EXERCISE DESCRIPTION: Each record should be given again exactly as it appears, with no image included.

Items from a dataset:
▬▬▬▬▬▬▬▬▬▬

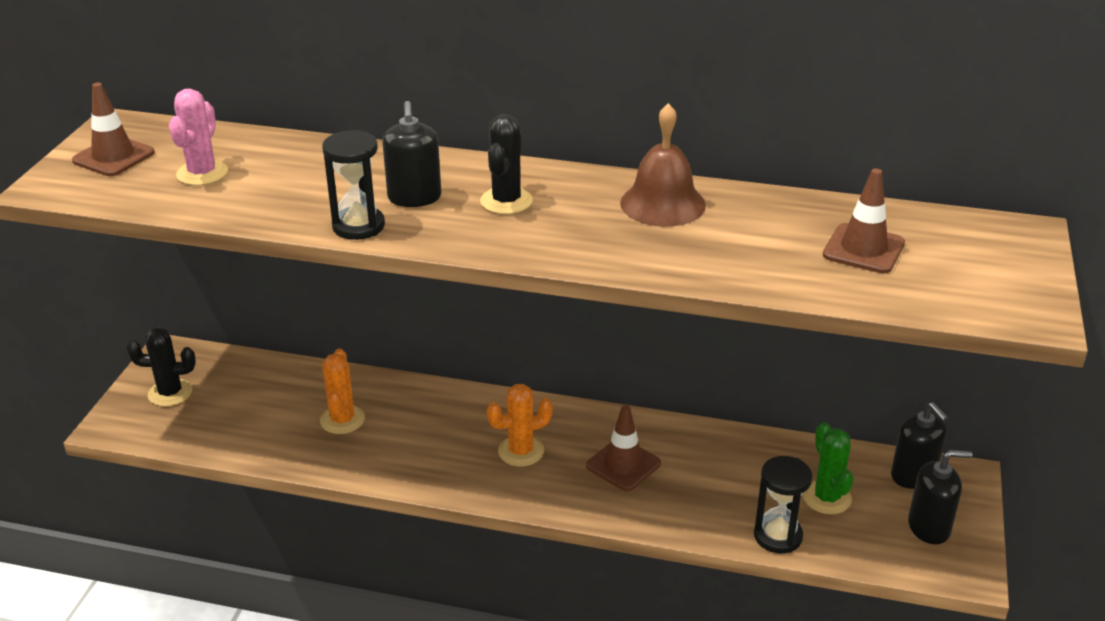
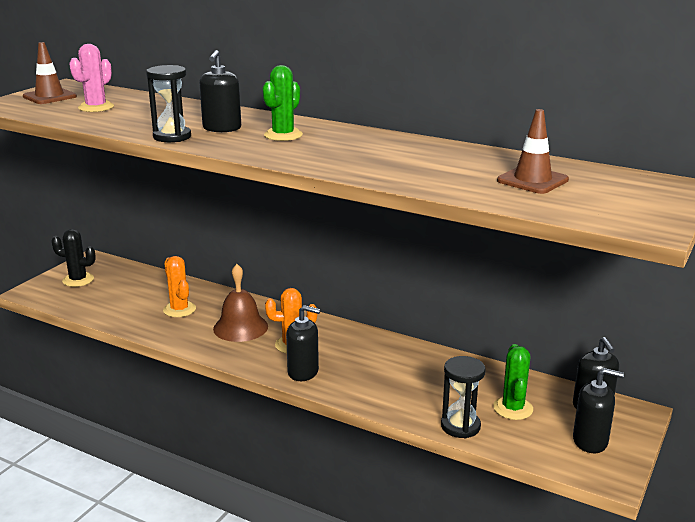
camera: 15 degrees right, 10 degrees down
orange cactus [320,349,365,434] -> orange cactus turned 45 degrees counterclockwise [163,256,196,317]
black cactus [480,114,533,214] -> green cactus [263,65,303,141]
brown traffic cone [586,405,661,491] -> none
brown bell [620,103,706,227] -> brown bell moved to [213,264,268,342]
none -> black soap dispenser [286,305,320,381]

▬▬▬▬▬▬▬▬▬▬

RESPONSE AREA:
camera: 15 degrees right, 10 degrees down
orange cactus [320,349,365,434] -> orange cactus turned 45 degrees counterclockwise [163,256,196,317]
black cactus [480,114,533,214] -> green cactus [263,65,303,141]
brown traffic cone [586,405,661,491] -> none
brown bell [620,103,706,227] -> brown bell moved to [213,264,268,342]
none -> black soap dispenser [286,305,320,381]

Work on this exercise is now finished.